* _What to produce_
Transcribe each entry exactly as it appears, leaving out any picture it holds.

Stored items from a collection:
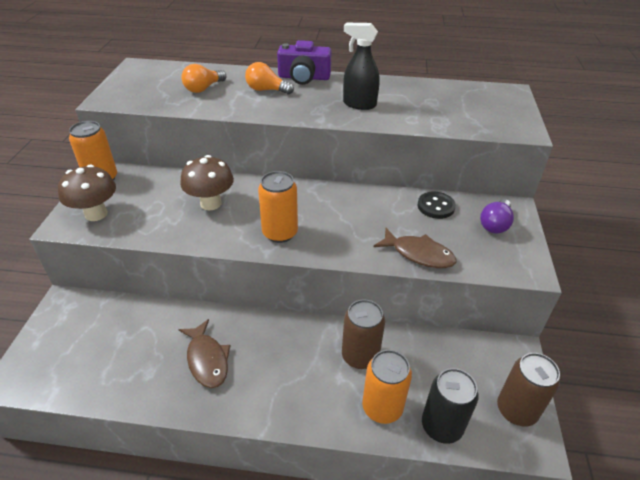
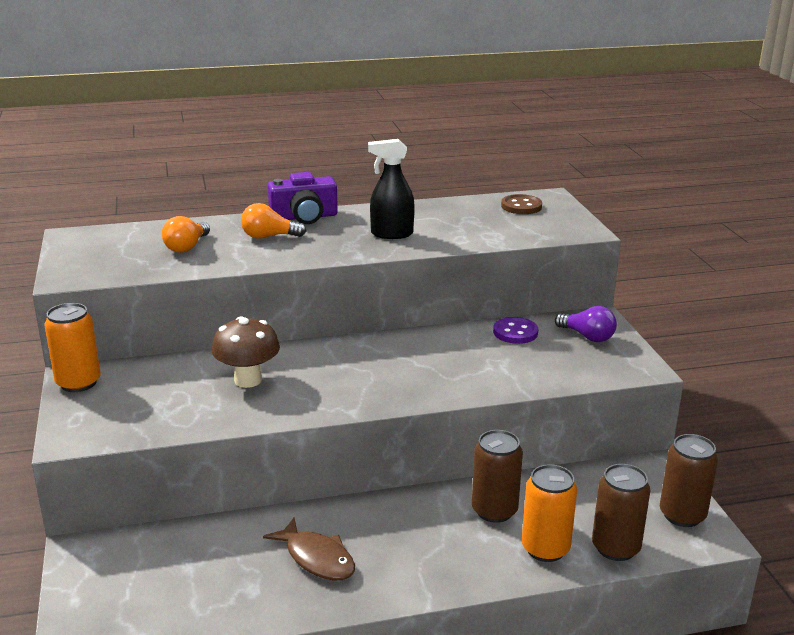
camera: 20 degrees left, 15 degrees down
(96, 214) = (104, 419): brown mushroom -> none
(280, 233) = (355, 391): orange can -> none
(418, 254) = (523, 379): brown fish -> none
(436, 206) = (515, 332): black button -> purple button
(441, 426) = (615, 548): black can -> brown can
(481, 97) = (521, 206): none -> brown button
(495, 224) = (587, 336): purple light bulb -> purple light bulb turned 60 degrees counterclockwise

* _Answer box_
camera: 20 degrees left, 15 degrees down
(96, 214) = (104, 419): brown mushroom -> none
(280, 233) = (355, 391): orange can -> none
(418, 254) = (523, 379): brown fish -> none
(436, 206) = (515, 332): black button -> purple button
(441, 426) = (615, 548): black can -> brown can
(481, 97) = (521, 206): none -> brown button
(495, 224) = (587, 336): purple light bulb -> purple light bulb turned 60 degrees counterclockwise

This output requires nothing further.